Would you please copy the part of the material below that opens with the line containing "(285, 476) = (118, 485): pink" and closes with the line containing "(648, 229) = (939, 402): green"? Copy it exactly, and only it.
____
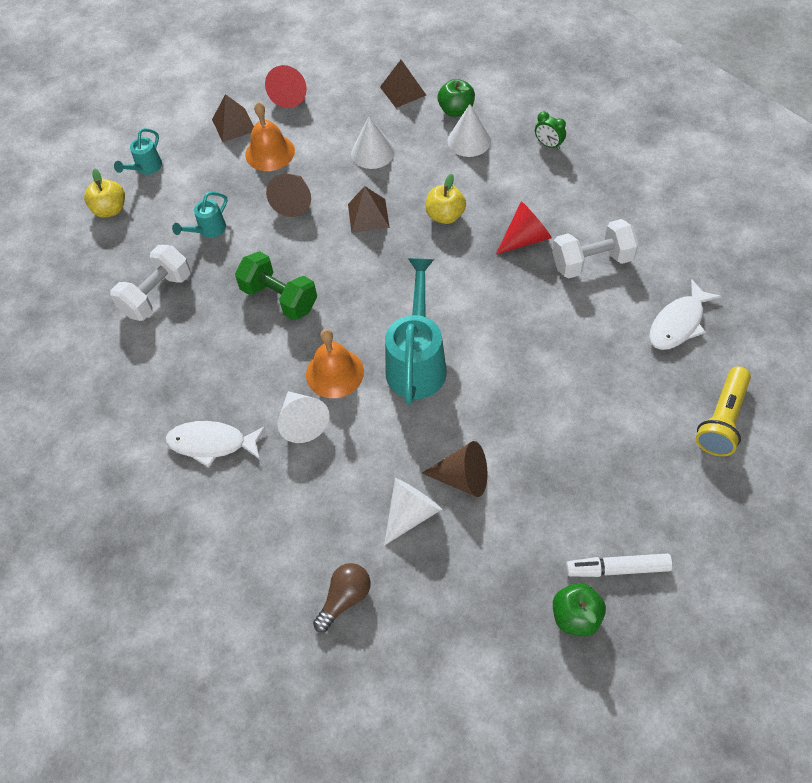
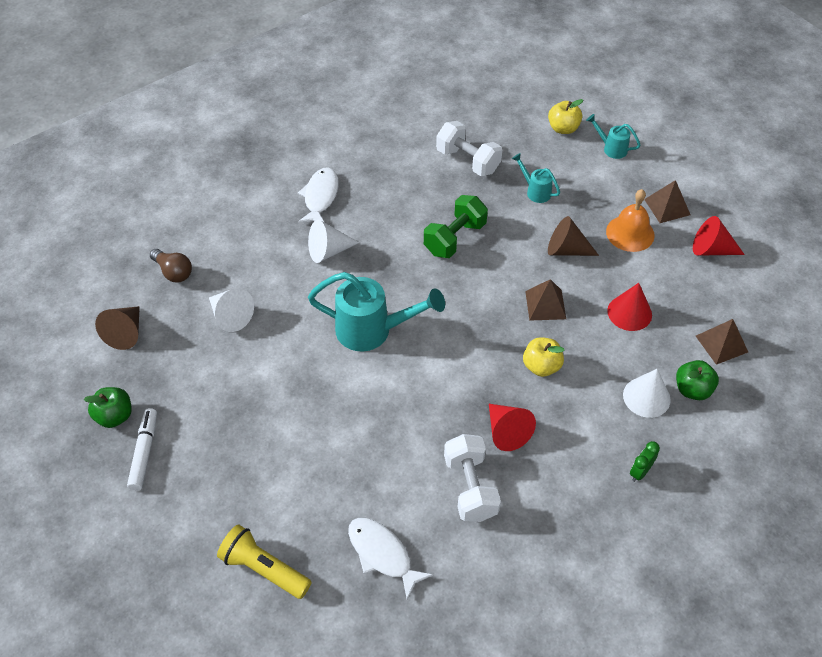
camera: 90 degrees right, 5 degrees down
(334, 373) = (371, 273): orange bell -> none
(373, 152) = (629, 312): white cone -> red cone
(462, 478) = (253, 353): brown cone -> brown cone (126, 333)

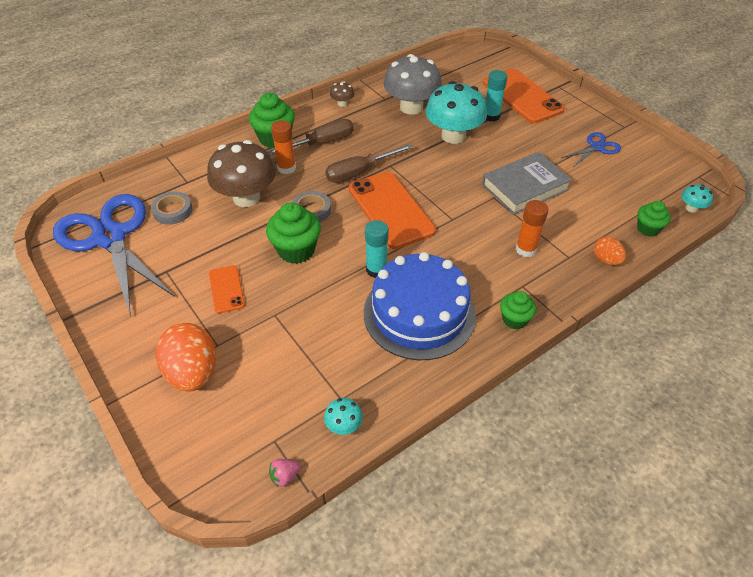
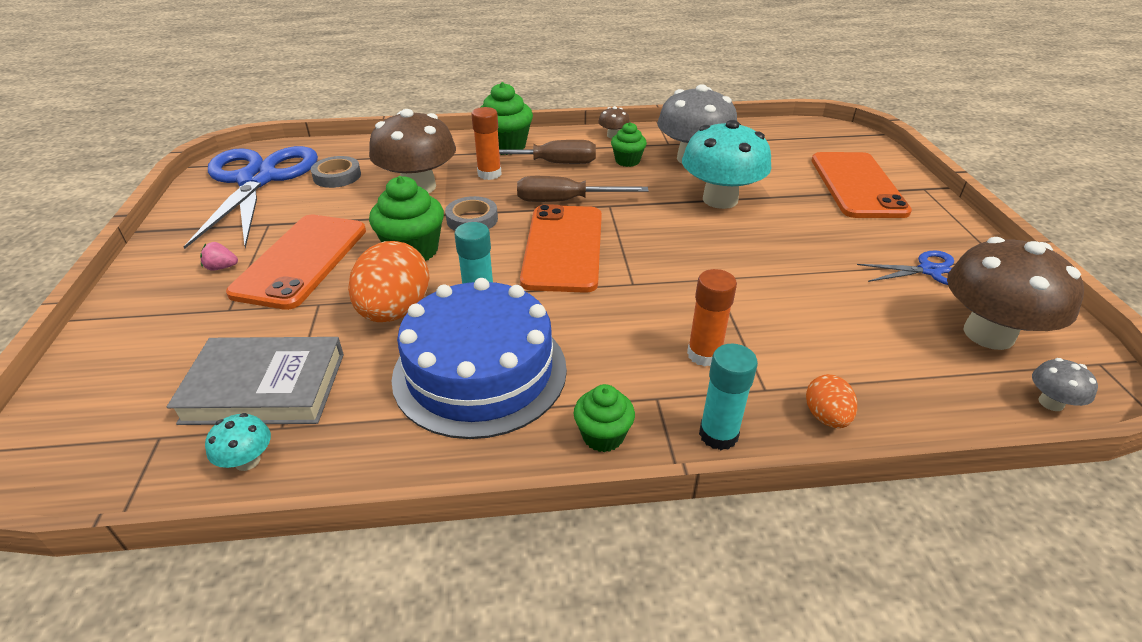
camera: 30 degrees right, 10 degrees down
(193, 372) = (174, 325): orange egg -> orange egg (395, 311)
(226, 289) = (301, 260): orange phone -> orange phone, size x1.97
(285, 476) = (118, 485): pink strawberry -> pink strawberry (221, 267)
(491, 116) = (792, 194): turquoise glue stick -> turquoise glue stick (718, 435)
(525, 187) = (771, 281): grey book -> grey book (265, 387)
(646, 178) = (988, 334): none -> brown mushroom
(648, 229) = (939, 402): green cupcake -> green cupcake (627, 161)
(691, 208) = (1051, 403): turquoise mushroom -> grey mushroom

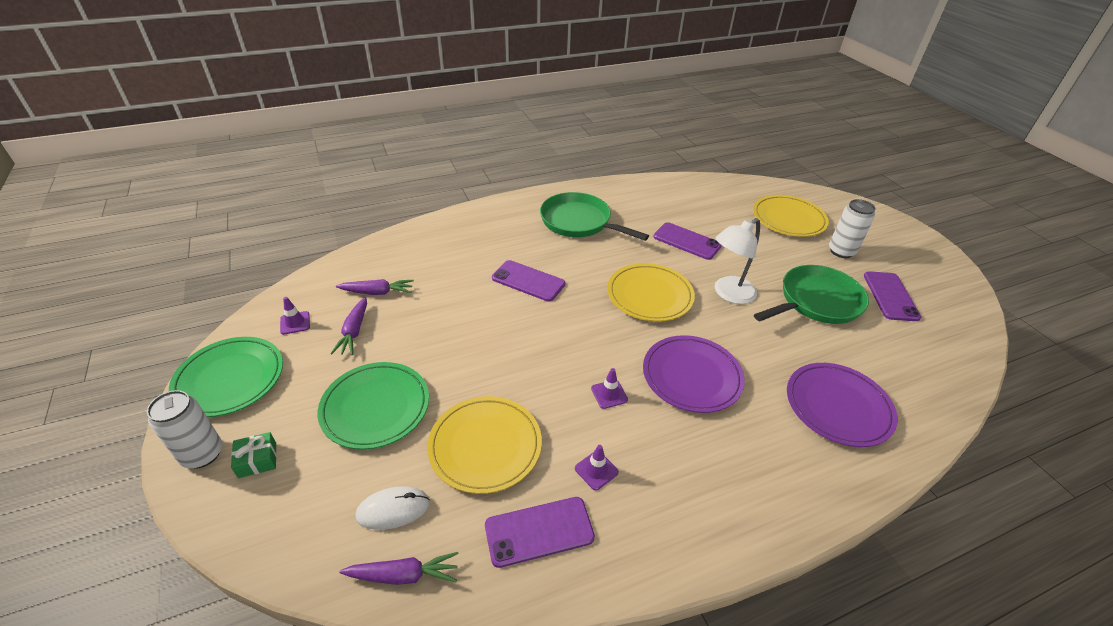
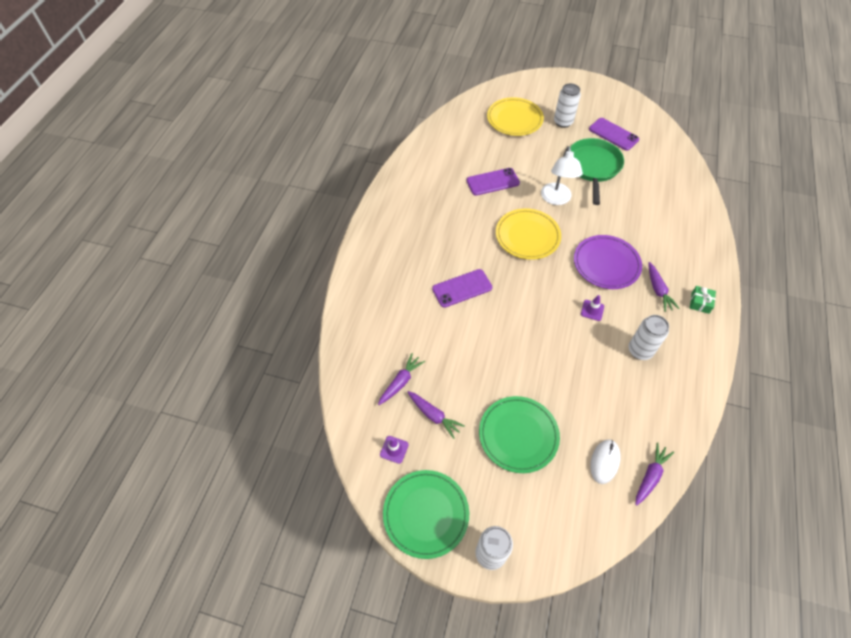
camera: 50 degrees left, 15 degrees up
(257, 460) = (518, 521): green gift -> green gift (700, 303)
(485, 446) = (589, 393): yellow plate -> none
(539, 531) = (661, 399): purple phone -> none
(579, 222) = (422, 221): green pan -> none
(596, 470) = (640, 350): purple traffic cone -> white can
(713, 446) = (658, 290): none -> purple carrot
(838, 406) = (668, 221): purple plate -> none

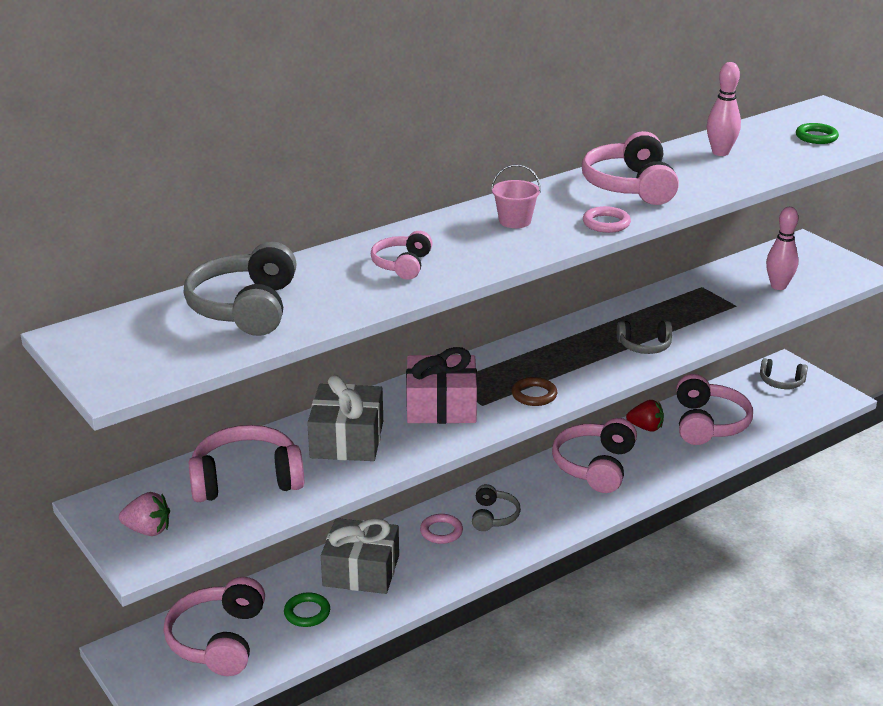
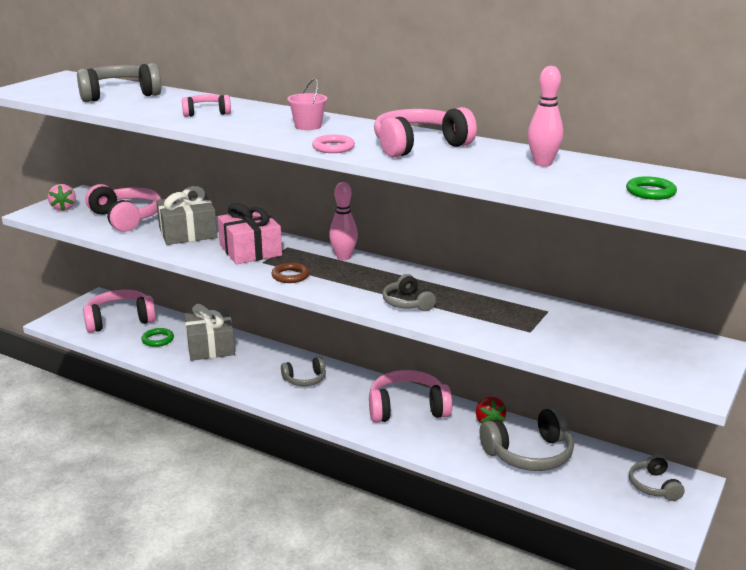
camera: 65 degrees right, 5 degrees down
(441, 531) = (272, 364): pink ring -> none
(708, 423) = (529, 454): pink headphones -> grey headphones
(778, 286) = (597, 346): pink bowling pin -> pink bowling pin (343, 257)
____
_YOUR RESPONSE_
(285, 476) = (118, 485): pink strawberry -> pink strawberry (221, 267)
(491, 116) = (792, 194): turquoise glue stick -> turquoise glue stick (718, 435)
(525, 187) = (771, 281): grey book -> grey book (265, 387)
(646, 178) = (988, 334): none -> brown mushroom
(648, 229) = (939, 402): green cupcake -> green cupcake (627, 161)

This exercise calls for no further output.